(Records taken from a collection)

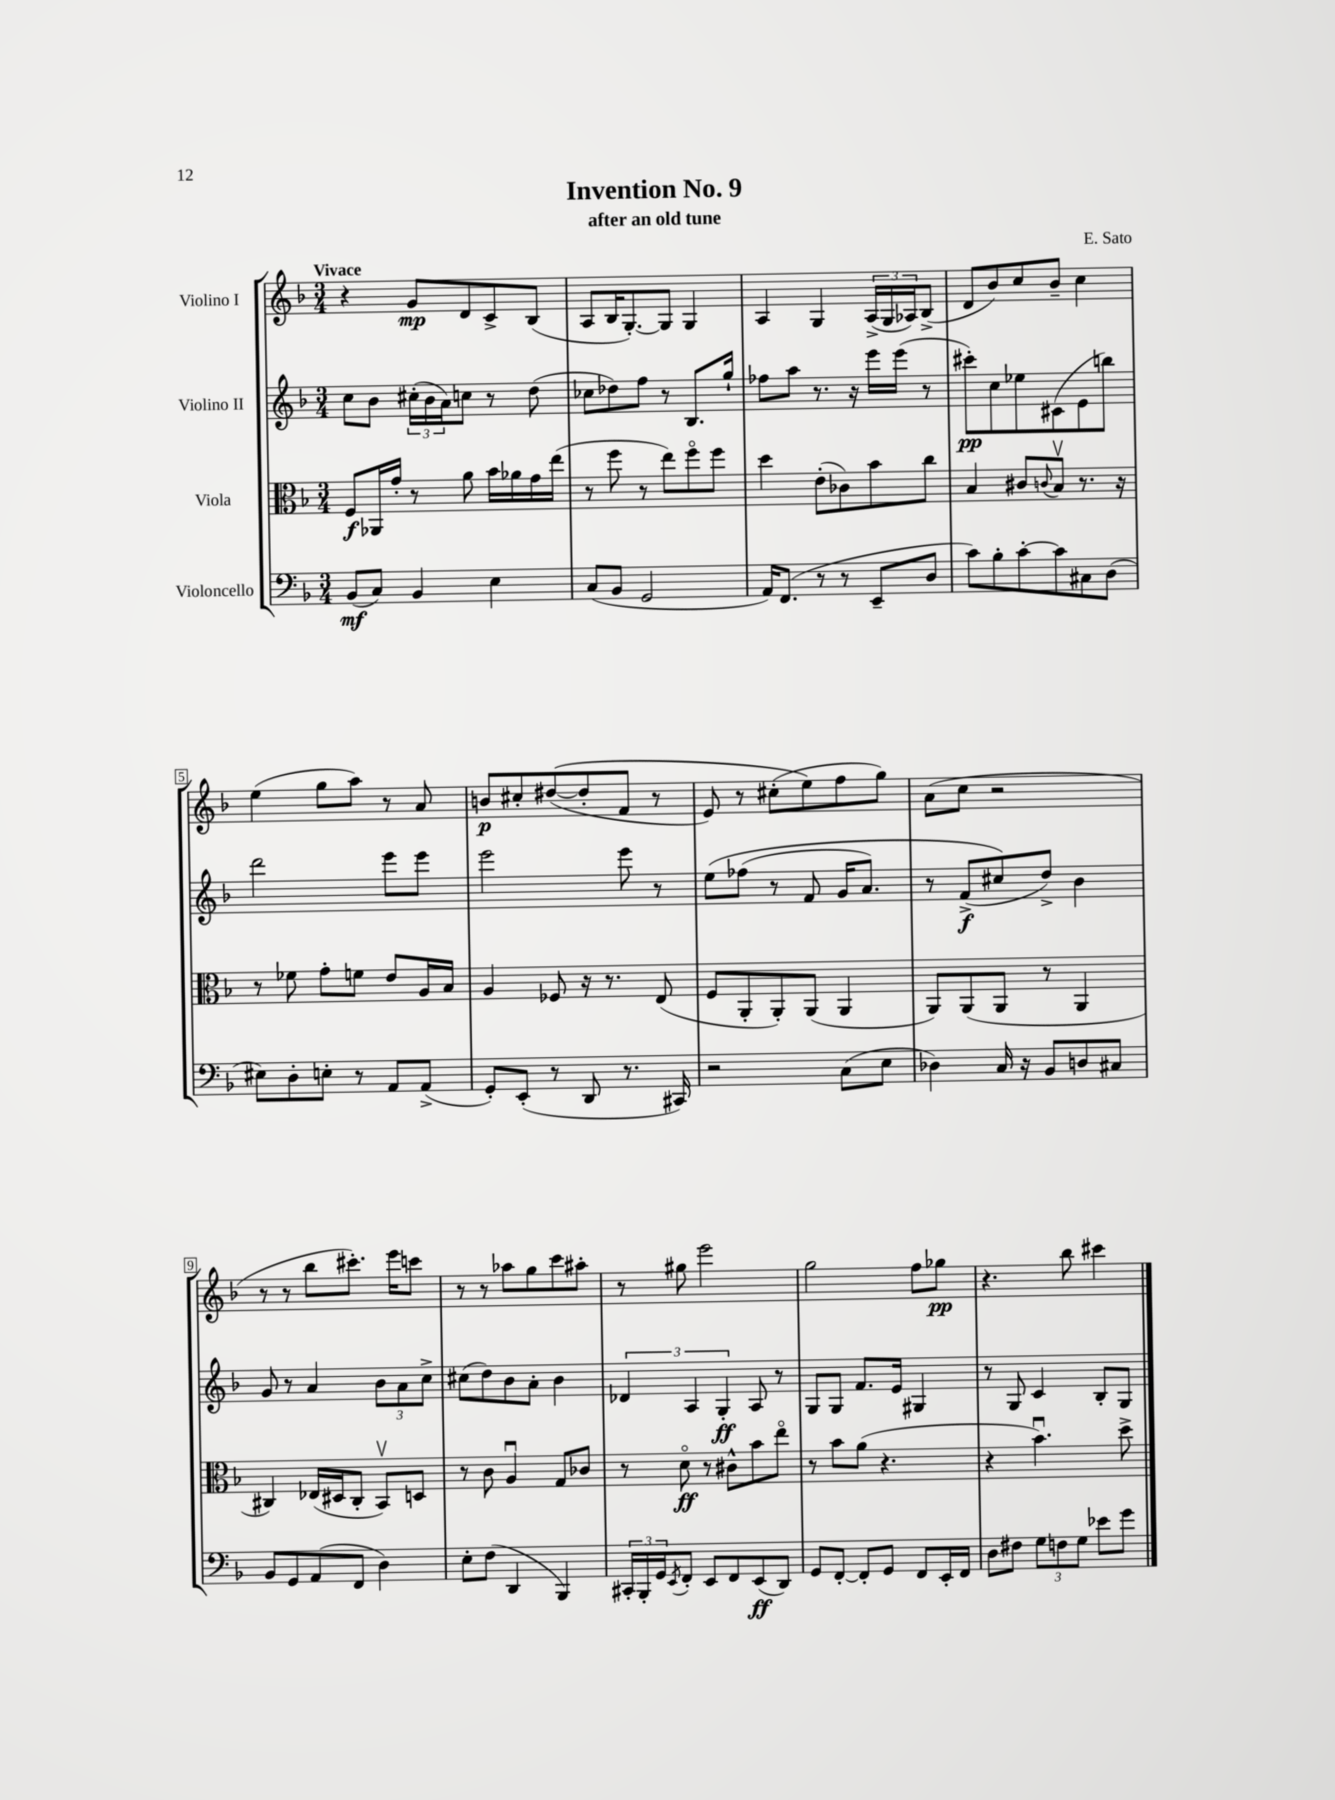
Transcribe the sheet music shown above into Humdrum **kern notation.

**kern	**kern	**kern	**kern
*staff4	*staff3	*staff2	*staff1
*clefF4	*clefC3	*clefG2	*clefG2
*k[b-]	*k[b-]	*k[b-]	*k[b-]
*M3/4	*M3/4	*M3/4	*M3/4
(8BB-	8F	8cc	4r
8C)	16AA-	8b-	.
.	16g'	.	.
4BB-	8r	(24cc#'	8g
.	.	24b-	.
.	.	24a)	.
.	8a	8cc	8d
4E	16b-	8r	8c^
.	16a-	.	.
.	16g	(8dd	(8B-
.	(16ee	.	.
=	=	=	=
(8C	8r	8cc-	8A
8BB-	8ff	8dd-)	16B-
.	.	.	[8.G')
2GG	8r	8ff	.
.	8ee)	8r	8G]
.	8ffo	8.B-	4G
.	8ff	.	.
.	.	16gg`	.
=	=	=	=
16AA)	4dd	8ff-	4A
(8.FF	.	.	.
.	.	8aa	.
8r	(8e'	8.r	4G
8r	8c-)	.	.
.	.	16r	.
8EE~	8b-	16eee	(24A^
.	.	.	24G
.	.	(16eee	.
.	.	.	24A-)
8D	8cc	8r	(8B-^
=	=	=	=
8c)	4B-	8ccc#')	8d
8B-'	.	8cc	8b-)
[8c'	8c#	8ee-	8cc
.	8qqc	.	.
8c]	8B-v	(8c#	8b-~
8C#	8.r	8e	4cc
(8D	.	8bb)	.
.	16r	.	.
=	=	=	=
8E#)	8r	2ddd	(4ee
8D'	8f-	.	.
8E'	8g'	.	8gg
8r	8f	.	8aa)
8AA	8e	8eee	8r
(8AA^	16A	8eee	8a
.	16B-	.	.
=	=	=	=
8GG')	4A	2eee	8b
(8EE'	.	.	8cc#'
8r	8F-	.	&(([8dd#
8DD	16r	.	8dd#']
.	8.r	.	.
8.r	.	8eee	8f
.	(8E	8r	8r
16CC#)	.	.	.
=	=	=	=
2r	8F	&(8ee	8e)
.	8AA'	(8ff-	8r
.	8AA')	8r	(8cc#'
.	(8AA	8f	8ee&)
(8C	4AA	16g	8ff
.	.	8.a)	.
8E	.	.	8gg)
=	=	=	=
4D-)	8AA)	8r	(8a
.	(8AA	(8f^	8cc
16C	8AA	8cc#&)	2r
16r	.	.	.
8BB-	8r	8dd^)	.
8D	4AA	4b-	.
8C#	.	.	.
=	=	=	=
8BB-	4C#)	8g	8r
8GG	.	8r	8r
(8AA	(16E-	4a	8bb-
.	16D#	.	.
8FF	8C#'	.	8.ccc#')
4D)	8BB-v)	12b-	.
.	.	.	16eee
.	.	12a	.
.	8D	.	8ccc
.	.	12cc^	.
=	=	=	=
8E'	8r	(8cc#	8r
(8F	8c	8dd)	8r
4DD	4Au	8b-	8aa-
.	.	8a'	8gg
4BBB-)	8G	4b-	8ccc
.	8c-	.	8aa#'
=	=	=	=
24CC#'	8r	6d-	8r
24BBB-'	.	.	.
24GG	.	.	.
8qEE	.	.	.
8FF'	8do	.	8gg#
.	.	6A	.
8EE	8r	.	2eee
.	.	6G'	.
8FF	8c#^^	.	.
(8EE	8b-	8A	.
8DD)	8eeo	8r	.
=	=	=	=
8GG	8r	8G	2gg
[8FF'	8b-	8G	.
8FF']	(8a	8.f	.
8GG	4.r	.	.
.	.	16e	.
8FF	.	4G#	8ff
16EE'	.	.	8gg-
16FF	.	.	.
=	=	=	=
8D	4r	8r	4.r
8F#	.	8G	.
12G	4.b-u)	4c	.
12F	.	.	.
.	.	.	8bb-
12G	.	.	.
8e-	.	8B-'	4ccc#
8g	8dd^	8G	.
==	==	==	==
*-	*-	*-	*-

**Your task**:
Count the lines of the material above that contain the string "kern", and reply with the number alone.

**Correct response**:
2